-- Exercise objective --
Pull every line that includes the word "lesomode" out of the data below and copy it.
━━━━━ Provided information
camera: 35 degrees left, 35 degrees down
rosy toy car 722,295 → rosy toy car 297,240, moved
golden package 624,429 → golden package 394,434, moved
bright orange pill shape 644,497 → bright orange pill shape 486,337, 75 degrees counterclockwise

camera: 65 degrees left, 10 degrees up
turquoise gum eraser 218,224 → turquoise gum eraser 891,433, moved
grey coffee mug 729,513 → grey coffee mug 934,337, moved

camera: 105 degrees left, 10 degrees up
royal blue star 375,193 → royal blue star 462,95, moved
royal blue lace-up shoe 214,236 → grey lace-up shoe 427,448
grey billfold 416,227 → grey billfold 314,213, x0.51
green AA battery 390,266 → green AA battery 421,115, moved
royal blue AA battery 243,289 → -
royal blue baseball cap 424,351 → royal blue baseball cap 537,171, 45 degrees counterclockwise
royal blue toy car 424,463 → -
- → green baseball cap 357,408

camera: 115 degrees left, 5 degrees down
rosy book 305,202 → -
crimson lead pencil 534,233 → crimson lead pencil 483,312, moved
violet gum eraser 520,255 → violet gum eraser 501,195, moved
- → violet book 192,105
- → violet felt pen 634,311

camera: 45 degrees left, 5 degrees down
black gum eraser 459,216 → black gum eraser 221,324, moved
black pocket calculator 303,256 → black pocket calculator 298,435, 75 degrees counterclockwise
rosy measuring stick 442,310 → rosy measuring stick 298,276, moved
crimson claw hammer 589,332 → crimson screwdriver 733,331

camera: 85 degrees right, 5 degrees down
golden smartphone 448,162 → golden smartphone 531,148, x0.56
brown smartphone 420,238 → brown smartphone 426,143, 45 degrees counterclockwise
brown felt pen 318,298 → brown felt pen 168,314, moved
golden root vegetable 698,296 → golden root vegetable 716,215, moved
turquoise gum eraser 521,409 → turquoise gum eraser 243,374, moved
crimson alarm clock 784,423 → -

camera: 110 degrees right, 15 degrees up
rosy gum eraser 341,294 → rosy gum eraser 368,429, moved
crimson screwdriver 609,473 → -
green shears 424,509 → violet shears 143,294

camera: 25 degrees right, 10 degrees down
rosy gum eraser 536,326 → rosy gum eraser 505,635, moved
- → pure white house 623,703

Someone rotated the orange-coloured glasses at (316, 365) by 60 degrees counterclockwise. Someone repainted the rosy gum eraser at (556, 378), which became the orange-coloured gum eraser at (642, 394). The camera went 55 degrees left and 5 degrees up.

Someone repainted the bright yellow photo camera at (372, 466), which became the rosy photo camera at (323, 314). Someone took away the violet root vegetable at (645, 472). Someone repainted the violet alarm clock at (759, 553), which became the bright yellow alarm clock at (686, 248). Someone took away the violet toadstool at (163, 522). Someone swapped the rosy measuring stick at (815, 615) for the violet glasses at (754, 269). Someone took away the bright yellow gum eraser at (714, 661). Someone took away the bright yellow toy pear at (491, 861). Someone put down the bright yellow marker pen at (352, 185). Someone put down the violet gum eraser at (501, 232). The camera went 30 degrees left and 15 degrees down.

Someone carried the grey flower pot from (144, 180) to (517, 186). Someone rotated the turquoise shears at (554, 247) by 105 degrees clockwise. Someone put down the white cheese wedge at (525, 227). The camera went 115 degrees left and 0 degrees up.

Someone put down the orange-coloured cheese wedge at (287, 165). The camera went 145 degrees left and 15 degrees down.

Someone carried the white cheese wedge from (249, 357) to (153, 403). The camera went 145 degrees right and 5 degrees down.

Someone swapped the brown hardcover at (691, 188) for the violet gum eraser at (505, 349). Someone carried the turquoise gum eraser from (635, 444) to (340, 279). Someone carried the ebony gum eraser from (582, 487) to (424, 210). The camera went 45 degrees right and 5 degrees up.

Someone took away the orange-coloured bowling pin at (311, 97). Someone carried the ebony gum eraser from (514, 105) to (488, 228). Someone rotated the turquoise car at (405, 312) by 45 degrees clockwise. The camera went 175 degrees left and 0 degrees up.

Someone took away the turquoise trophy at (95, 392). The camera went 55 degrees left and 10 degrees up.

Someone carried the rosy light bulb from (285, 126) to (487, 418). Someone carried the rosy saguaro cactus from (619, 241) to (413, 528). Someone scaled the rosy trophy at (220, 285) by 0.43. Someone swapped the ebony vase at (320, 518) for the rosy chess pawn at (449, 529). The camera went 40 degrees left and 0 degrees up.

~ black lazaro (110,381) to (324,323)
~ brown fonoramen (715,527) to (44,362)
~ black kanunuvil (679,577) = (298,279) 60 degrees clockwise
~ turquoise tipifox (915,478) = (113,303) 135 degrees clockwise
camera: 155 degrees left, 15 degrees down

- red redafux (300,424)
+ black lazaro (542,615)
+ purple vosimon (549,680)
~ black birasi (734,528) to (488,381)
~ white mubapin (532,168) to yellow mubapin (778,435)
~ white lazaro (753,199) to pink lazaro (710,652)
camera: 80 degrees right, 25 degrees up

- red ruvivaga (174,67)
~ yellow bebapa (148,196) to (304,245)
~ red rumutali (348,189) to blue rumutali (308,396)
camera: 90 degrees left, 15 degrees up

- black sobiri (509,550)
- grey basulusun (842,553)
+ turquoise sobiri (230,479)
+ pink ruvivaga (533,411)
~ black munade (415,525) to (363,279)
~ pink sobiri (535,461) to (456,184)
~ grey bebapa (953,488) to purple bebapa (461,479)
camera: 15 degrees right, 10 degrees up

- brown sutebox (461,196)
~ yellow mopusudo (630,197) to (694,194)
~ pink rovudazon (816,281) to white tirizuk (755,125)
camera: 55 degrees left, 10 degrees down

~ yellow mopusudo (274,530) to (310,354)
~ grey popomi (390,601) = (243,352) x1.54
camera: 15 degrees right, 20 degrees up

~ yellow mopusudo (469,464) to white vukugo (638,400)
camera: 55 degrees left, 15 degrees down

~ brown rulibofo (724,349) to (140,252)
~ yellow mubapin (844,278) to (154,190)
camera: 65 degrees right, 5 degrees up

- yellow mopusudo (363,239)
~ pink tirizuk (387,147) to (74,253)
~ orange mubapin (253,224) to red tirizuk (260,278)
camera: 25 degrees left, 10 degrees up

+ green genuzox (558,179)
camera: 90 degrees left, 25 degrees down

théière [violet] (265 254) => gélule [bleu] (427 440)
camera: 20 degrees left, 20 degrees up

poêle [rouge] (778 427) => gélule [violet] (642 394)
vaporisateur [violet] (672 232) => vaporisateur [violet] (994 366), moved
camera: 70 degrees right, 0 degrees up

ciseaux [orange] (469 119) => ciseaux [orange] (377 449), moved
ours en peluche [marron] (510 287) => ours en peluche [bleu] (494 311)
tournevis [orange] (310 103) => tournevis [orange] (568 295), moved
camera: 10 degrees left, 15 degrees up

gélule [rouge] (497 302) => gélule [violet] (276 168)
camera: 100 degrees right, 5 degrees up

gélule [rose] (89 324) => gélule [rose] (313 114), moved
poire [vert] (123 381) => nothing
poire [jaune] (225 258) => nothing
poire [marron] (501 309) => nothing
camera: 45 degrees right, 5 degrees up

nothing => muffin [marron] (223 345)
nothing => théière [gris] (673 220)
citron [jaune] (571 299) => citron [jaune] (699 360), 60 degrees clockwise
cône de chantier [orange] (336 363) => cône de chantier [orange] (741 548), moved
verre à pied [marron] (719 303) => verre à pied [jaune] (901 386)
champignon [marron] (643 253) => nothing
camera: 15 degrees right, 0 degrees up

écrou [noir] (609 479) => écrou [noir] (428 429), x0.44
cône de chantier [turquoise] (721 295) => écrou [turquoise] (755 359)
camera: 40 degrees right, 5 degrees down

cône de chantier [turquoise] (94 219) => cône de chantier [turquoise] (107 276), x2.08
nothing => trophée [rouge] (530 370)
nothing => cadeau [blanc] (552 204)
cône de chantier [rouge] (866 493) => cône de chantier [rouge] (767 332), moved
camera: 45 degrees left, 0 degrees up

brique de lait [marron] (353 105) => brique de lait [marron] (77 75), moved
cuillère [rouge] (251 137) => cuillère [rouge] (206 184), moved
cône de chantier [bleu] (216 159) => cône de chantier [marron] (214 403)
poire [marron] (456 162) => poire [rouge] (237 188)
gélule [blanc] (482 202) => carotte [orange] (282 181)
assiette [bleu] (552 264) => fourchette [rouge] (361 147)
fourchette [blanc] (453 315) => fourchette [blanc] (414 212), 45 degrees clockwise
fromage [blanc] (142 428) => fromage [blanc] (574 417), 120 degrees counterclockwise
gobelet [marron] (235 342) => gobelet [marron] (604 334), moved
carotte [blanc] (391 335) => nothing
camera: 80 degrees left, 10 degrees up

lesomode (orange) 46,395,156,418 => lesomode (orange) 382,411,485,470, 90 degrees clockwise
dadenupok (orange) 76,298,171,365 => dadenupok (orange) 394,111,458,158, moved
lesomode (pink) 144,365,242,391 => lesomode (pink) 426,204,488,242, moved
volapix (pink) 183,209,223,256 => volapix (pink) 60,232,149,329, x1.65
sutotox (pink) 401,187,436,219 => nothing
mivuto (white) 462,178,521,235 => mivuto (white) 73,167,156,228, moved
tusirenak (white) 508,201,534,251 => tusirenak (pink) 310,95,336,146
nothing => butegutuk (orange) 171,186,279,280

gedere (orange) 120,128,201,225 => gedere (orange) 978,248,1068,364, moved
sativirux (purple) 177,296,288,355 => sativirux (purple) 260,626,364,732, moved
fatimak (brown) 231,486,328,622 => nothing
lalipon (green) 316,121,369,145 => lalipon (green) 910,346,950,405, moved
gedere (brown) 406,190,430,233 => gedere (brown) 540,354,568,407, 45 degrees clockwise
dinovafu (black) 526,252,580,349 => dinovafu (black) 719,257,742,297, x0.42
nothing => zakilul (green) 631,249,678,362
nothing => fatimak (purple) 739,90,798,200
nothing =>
━━━━━━━━━━
-- Solution to this exercise --
lesomode (orange) 46,395,156,418 => lesomode (orange) 382,411,485,470, 90 degrees clockwise
lesomode (pink) 144,365,242,391 => lesomode (pink) 426,204,488,242, moved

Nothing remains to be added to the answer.